Requirement
The material below has pictures in it. Set down only the lines from the line containing "[(392,126),(343,108),(289,255),(339,273),(392,126)]" through the line containing "[(334,304),(279,461),(340,482),(396,326),(334,304)]", word for word, and leave the pictures behind.

Data for processing
■ ■ ■

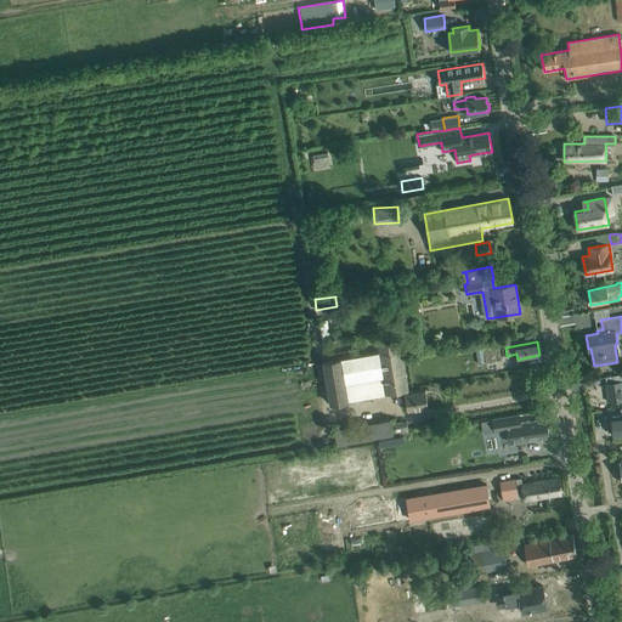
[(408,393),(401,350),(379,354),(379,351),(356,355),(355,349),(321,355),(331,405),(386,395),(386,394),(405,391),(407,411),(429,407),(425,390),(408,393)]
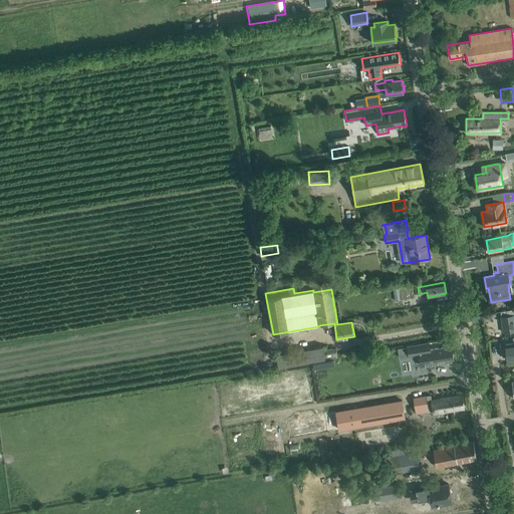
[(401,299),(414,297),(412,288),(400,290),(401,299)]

■ ■ ■

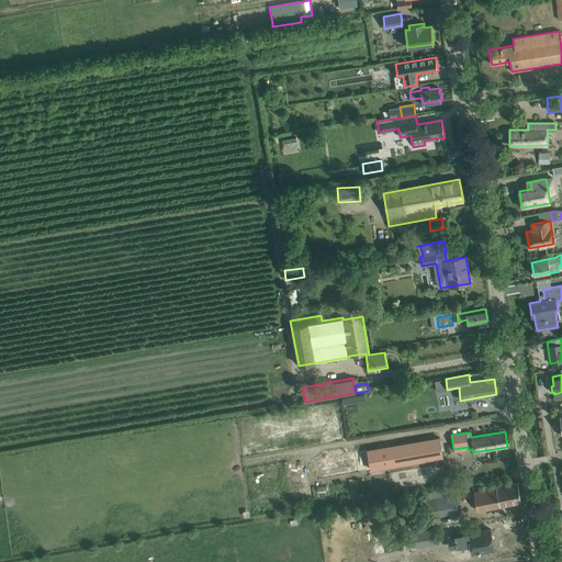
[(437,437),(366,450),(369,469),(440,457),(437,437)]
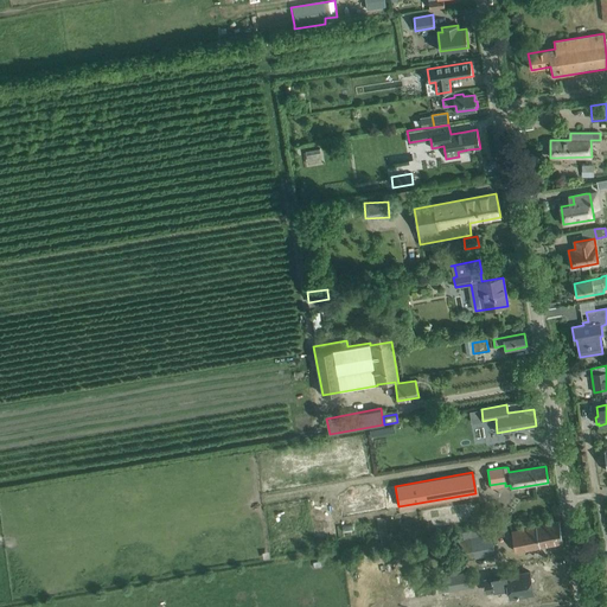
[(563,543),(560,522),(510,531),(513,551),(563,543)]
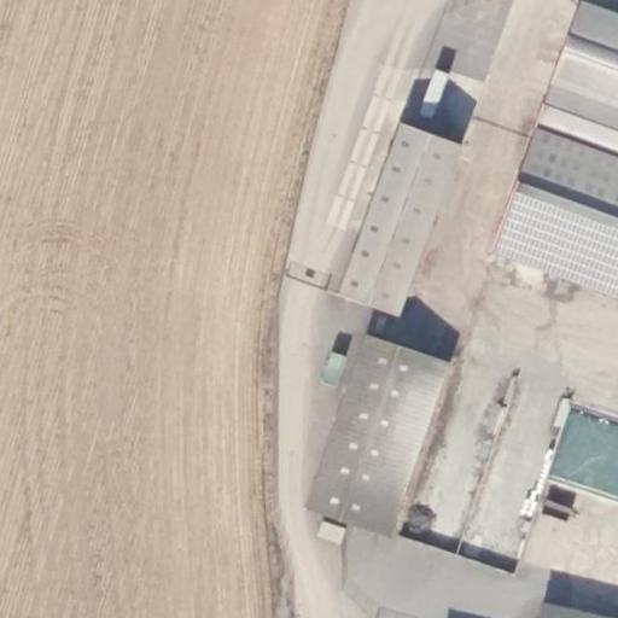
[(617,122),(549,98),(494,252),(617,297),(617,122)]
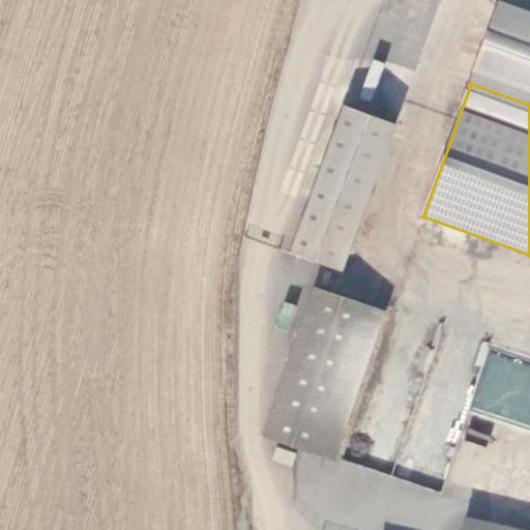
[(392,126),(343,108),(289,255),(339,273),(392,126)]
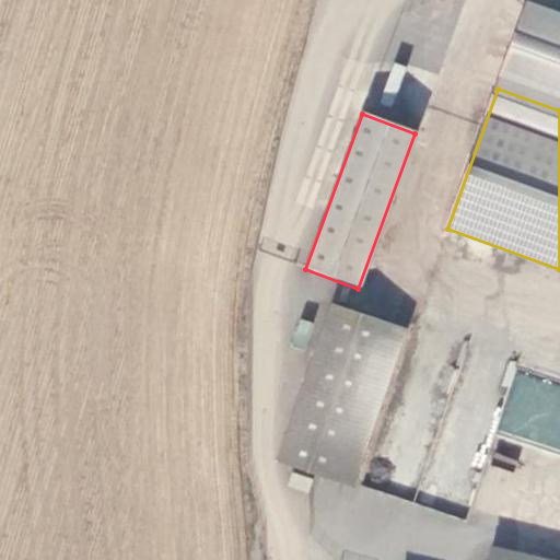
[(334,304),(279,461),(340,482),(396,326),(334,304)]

■ ■ ■

Task result
[(392,126),(343,108),(289,255),(339,273),(392,126)]
[(334,304),(279,461),(340,482),(396,326),(334,304)]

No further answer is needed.